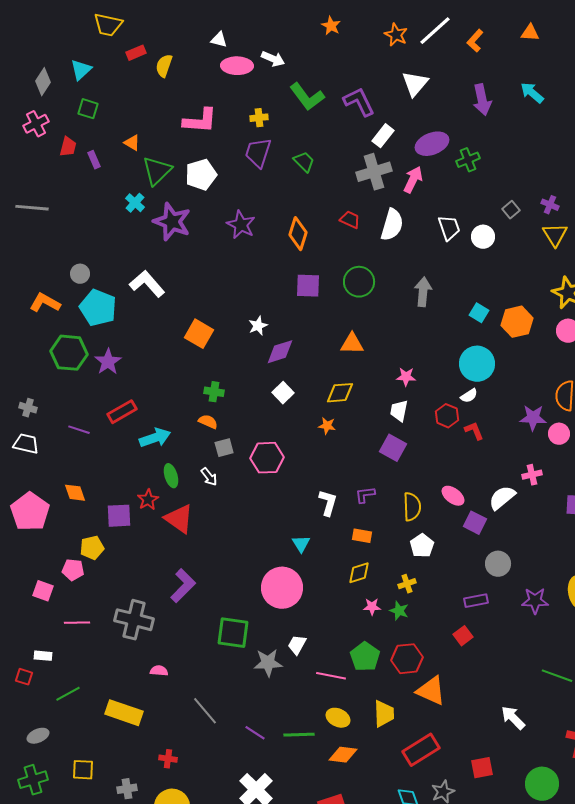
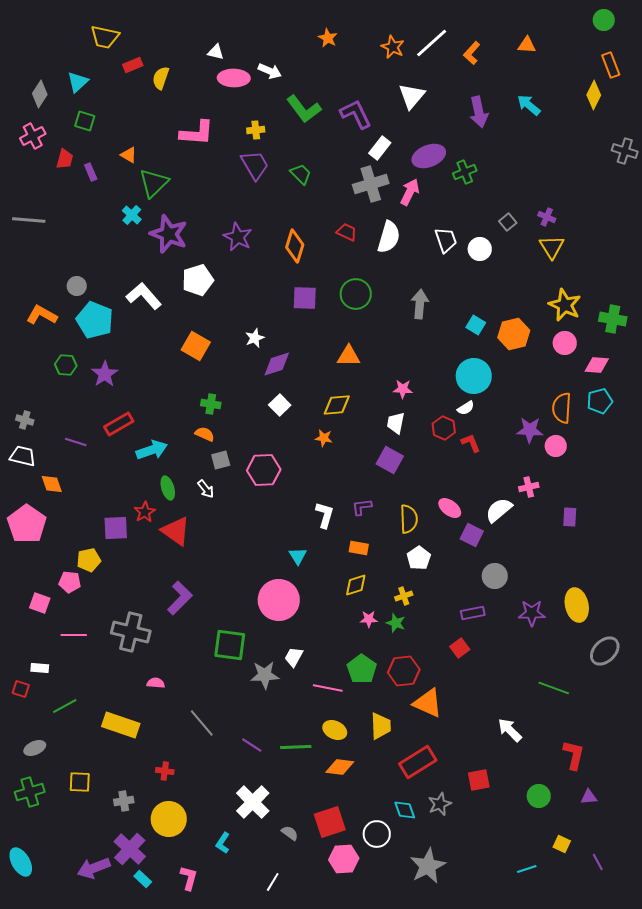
purple trapezoid: (258, 153) -> (255, 165), turned 132
white pentagon: (201, 175) -> (198, 280), moved
green hexagon: (69, 353) -> (66, 365), size x0.6
orange diamond: (75, 493) -> (52, 484), moved
green circle: (542, 784) -> (539, 796), size x0.7

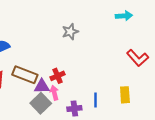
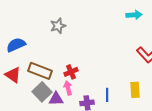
gray star: (70, 32) -> (58, 26), moved
purple triangle: (42, 86) -> (56, 99), moved
gray square: (41, 103) -> (42, 92), moved

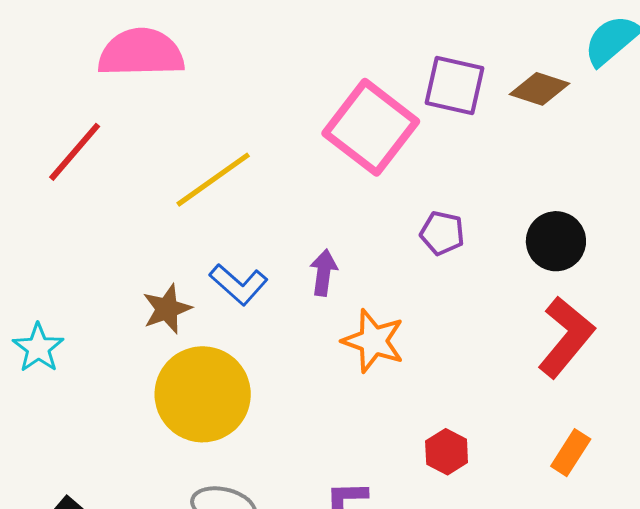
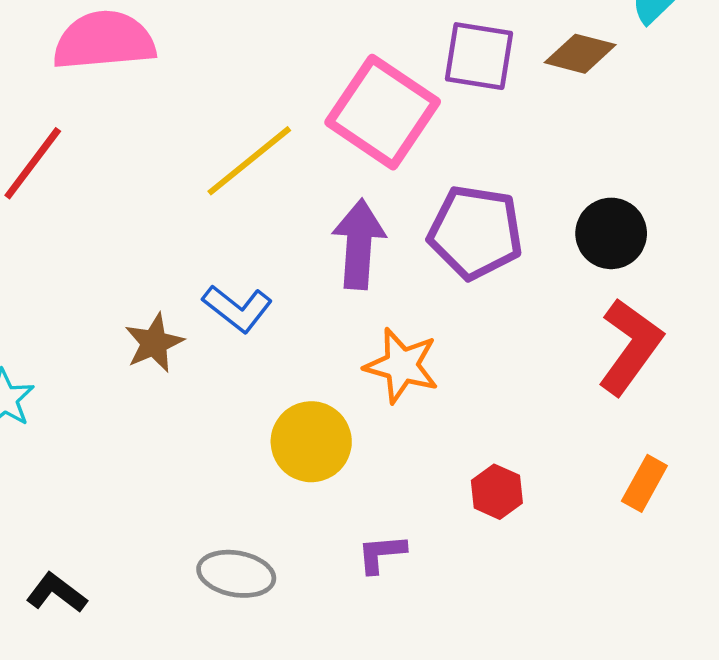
yellow line: (213, 180) -> (249, 161), moved
purple pentagon: (442, 233) -> (475, 232), size x1.8
purple arrow: (324, 273) -> (359, 244), moved, size x1.6
yellow circle: (203, 394) -> (311, 442), moved, size x0.7

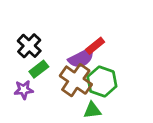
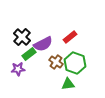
purple semicircle: (81, 58) -> (43, 44), moved
brown cross: (76, 80) -> (56, 62), size x0.6

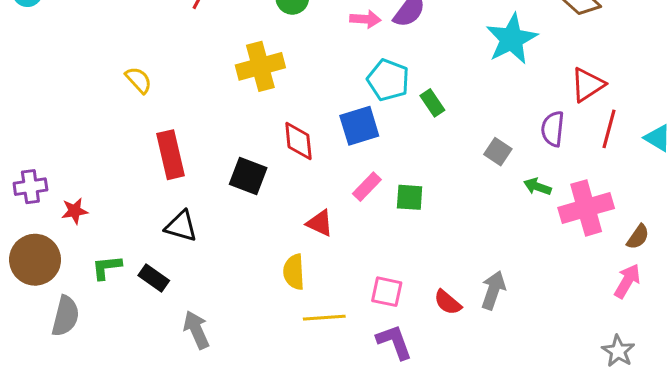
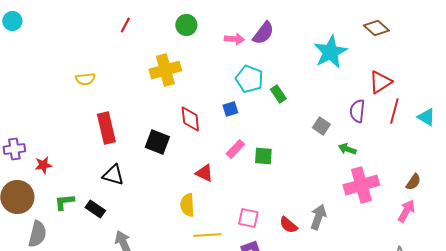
yellow semicircle: (139, 80) -> (85, 79), turned 126
blue square: (359, 126) -> (230, 109), size x0.6
pink cross: (586, 208) -> (361, 185), moved

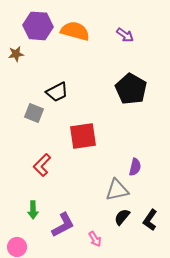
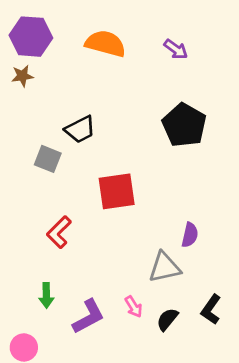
purple hexagon: (38, 26) -> (31, 37), moved
black semicircle: (122, 217) -> (167, 319), moved
pink arrow: (95, 239) -> (134, 307), moved

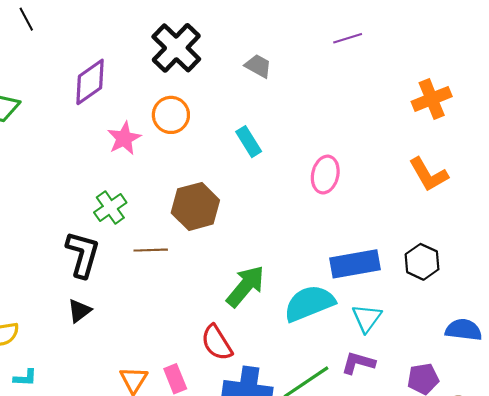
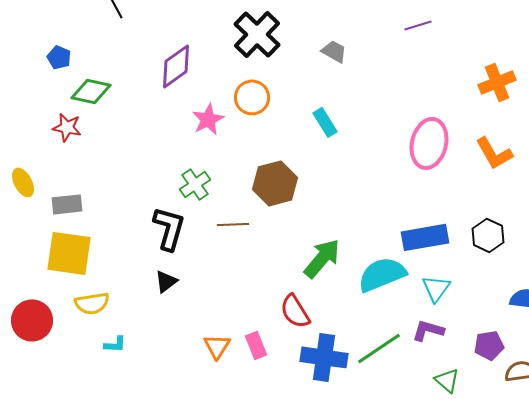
pink ellipse: (325, 175) -> (429, 143), moved, size x1.4

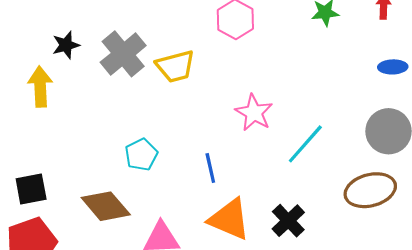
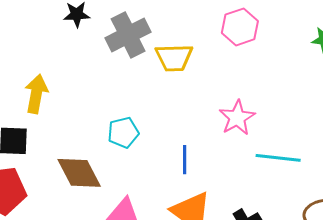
yellow arrow: (40, 87) -> (36, 94), moved
cyan line: (305, 144) -> (278, 158), turned 42

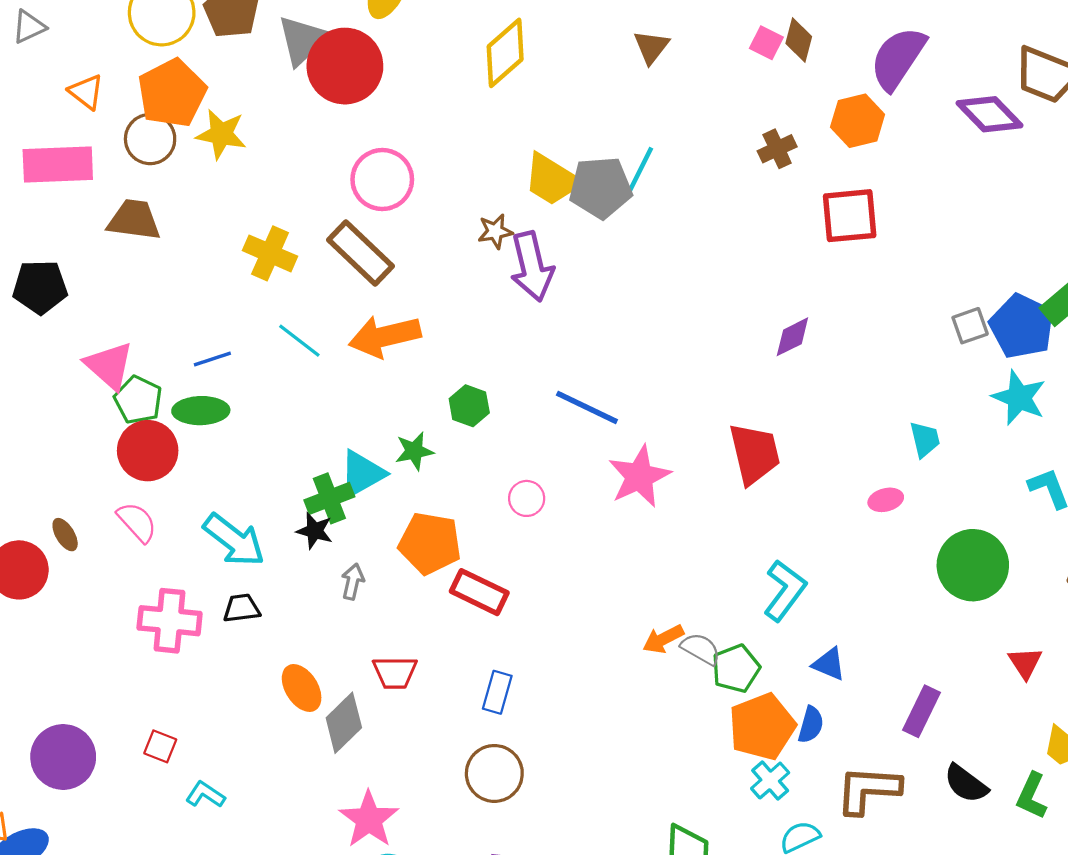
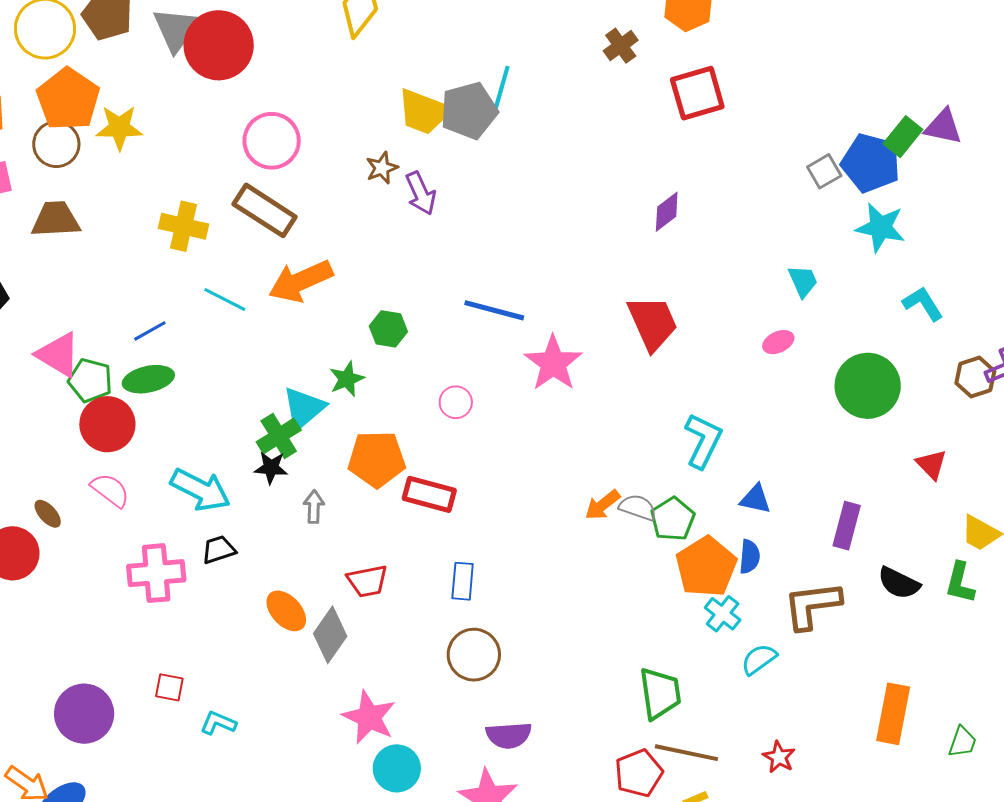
++++++++++
| TASK GOAL |
Starting at the line that contains "gray square: (41, 103) -> (42, 92), moved" and ending with the last line of the data, transcribe every line exactly; skip the pictures.

| WRITTEN SOLUTION |
gray square: (41, 103) -> (42, 92), moved

yellow line: (213, 180) -> (249, 161), moved
purple pentagon: (442, 233) -> (475, 232), size x1.8
purple arrow: (324, 273) -> (359, 244), moved, size x1.6
yellow circle: (203, 394) -> (311, 442), moved, size x0.7

purple semicircle: (81, 58) -> (43, 44), moved
brown cross: (76, 80) -> (56, 62), size x0.6

yellow semicircle: (139, 80) -> (85, 79), turned 126
blue square: (359, 126) -> (230, 109), size x0.6
pink cross: (586, 208) -> (361, 185), moved

purple hexagon: (38, 26) -> (31, 37), moved
black semicircle: (122, 217) -> (167, 319), moved
pink arrow: (95, 239) -> (134, 307), moved

pink ellipse: (325, 175) -> (429, 143), moved, size x1.4

yellow arrow: (40, 87) -> (36, 94), moved
cyan line: (305, 144) -> (278, 158), turned 42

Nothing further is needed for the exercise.